* _DATA RECORDS_
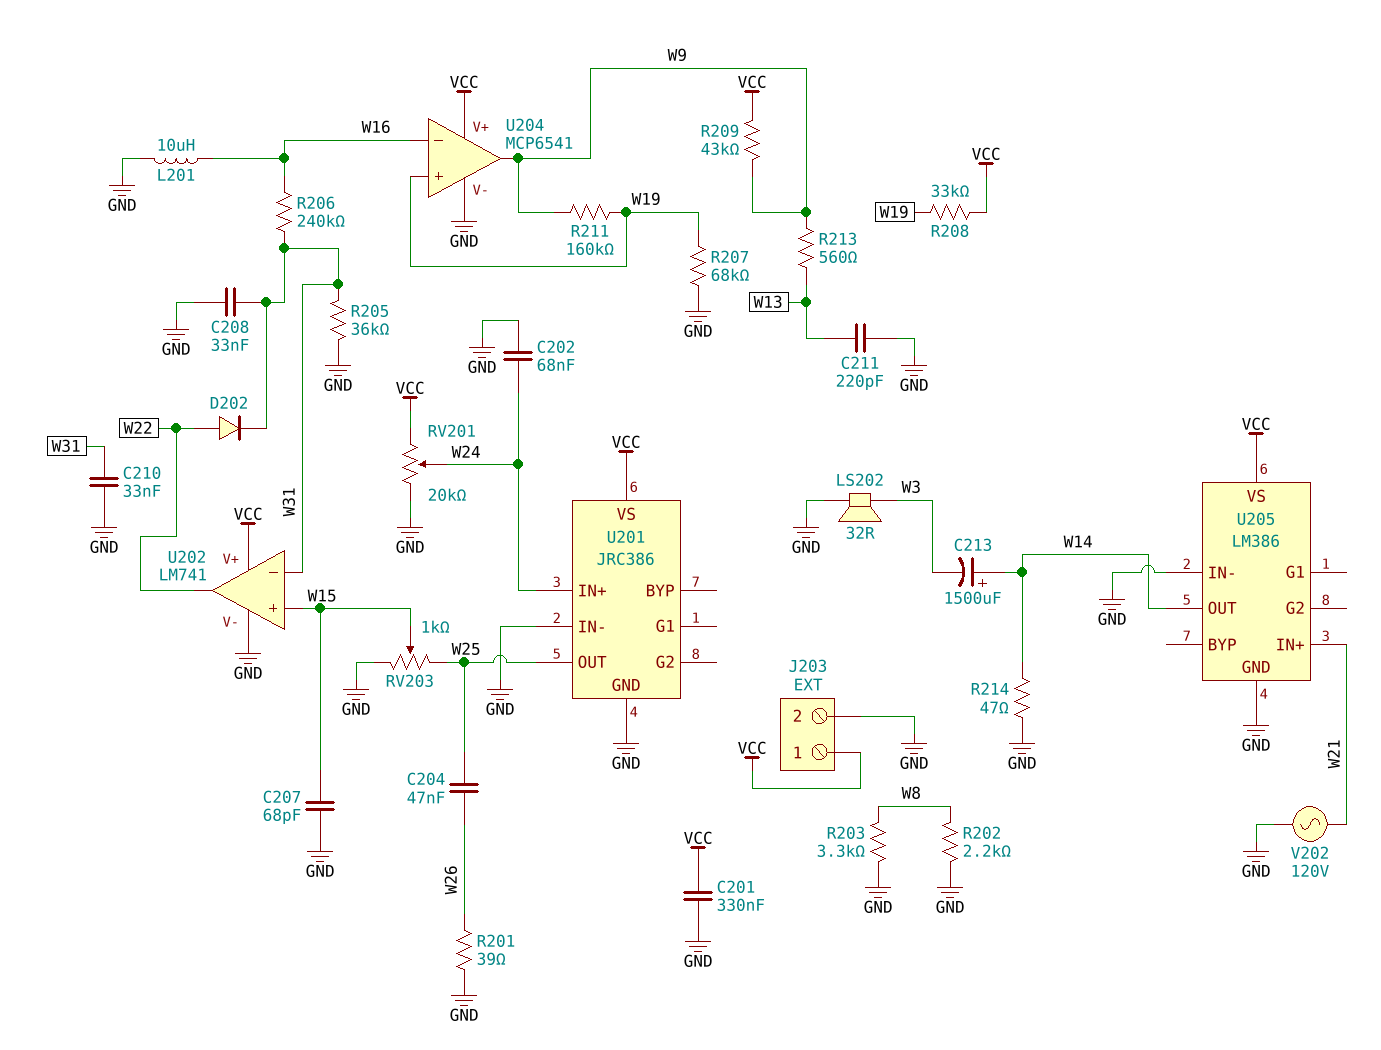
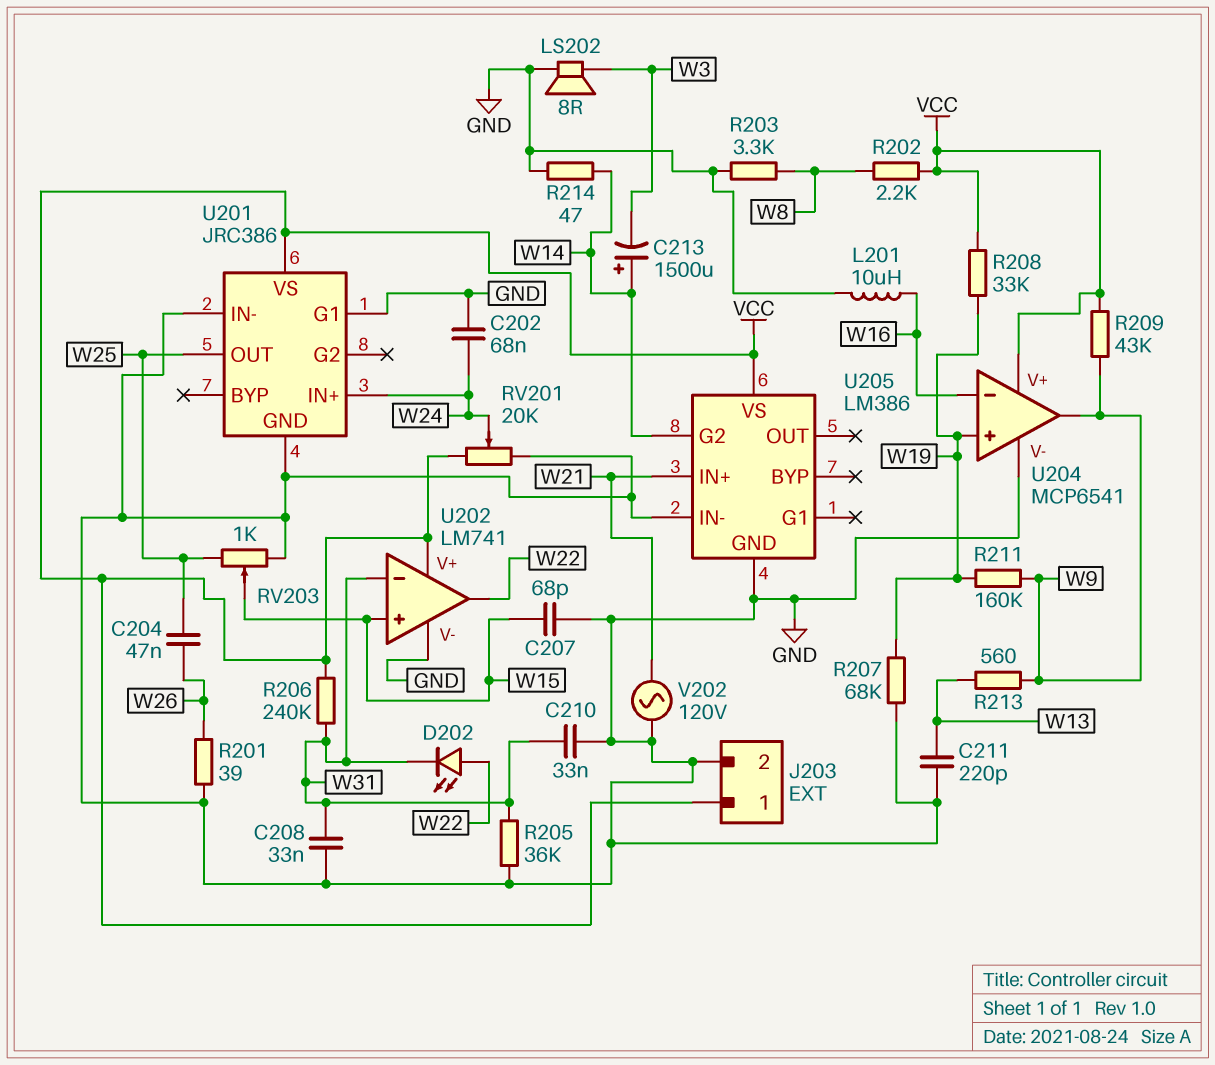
C201: 330nF (GND, VCC) -> none
D202: diode (A W22, K W31) -> LED (A W22, K W31)
LS202: speaker 32R (GND, W3) -> speaker 8R (GND, W3)
R202: 2.2k (GND, W8) -> 2.2k (VCC, W8)
R206: 240k (W16, W31) -> 240k (VCC, W31)
U201 pin G1: none -> GND
U205 pin G2: none -> W14
U205 pin OUT: W14 -> none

* _ACTIVITY_
Every entry should be written out word for word, except for its pictures.

* _FINAL ANSWER_
C201: 330nF (GND, VCC) -> none
D202: diode (A W22, K W31) -> LED (A W22, K W31)
LS202: speaker 32R (GND, W3) -> speaker 8R (GND, W3)
R202: 2.2k (GND, W8) -> 2.2k (VCC, W8)
R206: 240k (W16, W31) -> 240k (VCC, W31)
U201 pin G1: none -> GND
U205 pin G2: none -> W14
U205 pin OUT: W14 -> none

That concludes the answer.